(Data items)
=== Begin Enclosure ===

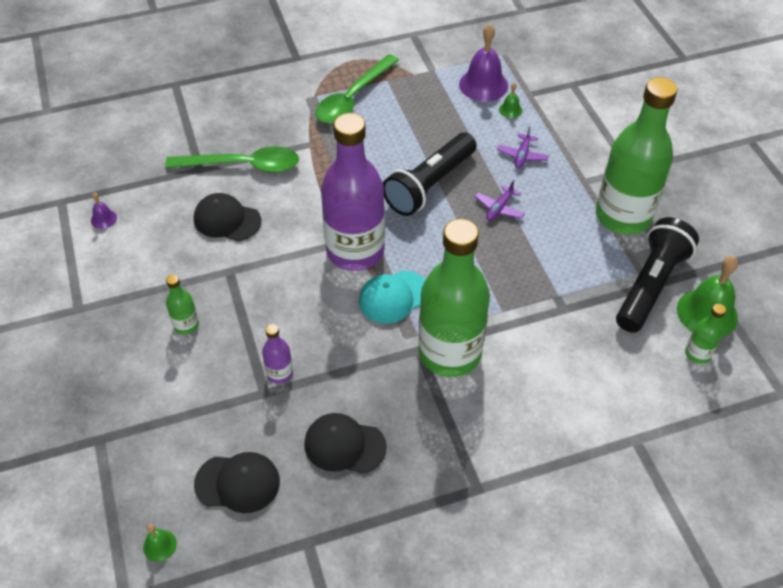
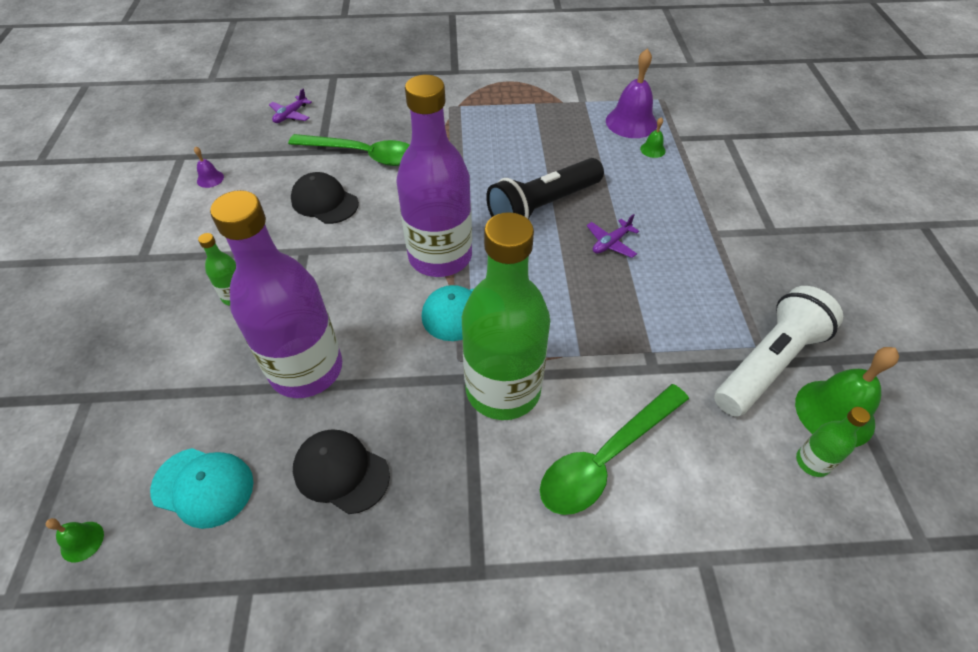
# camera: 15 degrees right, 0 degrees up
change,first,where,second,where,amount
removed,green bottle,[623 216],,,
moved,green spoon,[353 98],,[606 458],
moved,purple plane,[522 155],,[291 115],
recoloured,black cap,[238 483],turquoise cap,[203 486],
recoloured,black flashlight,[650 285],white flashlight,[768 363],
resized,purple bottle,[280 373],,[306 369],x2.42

=== End Enclosure ===
=== Begin Enclosure ===

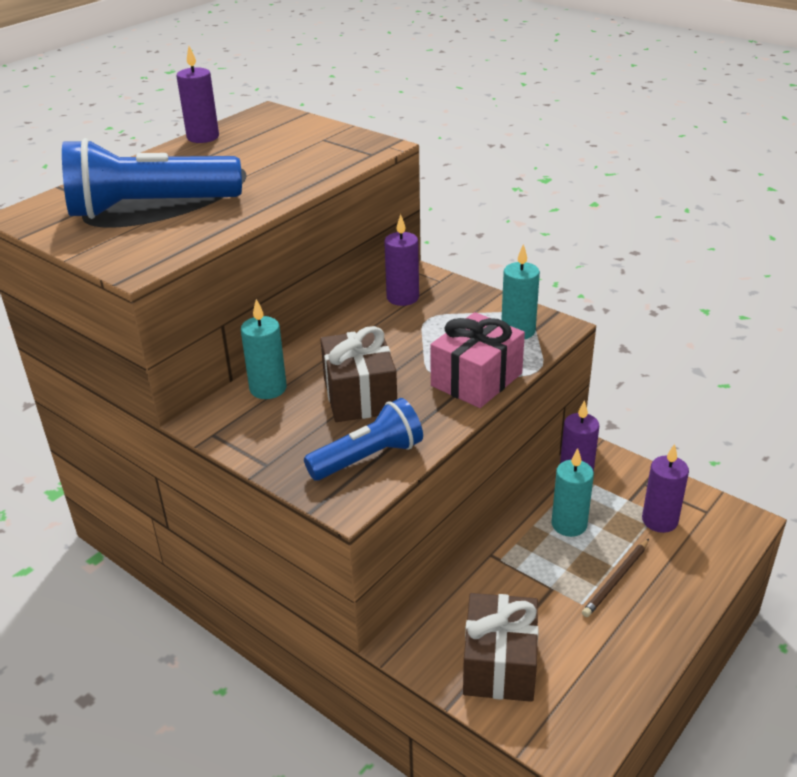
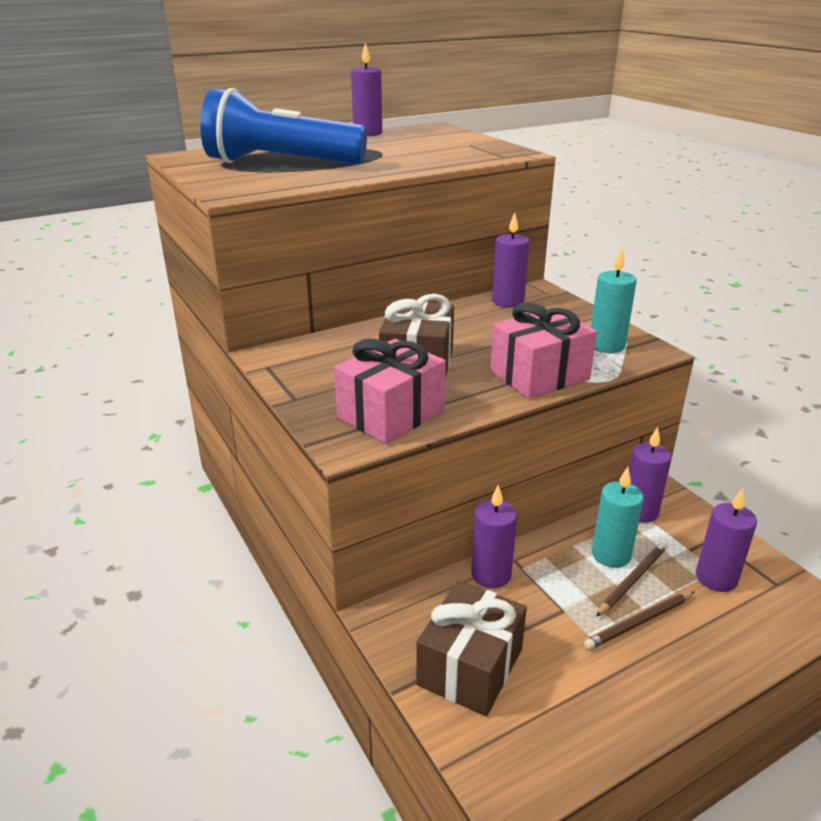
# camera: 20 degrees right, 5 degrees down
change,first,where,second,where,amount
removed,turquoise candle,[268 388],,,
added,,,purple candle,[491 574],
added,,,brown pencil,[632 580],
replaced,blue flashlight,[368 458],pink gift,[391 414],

=== End Enclosure ===

§ **WHAT YOU HAVE TO DO**: Go through the entries above, and wherever a line holds the word "right", copy that line.

§ **EXERCISE ANSWER**:
# camera: 15 degrees right, 0 degrees up
# camera: 20 degrees right, 5 degrees down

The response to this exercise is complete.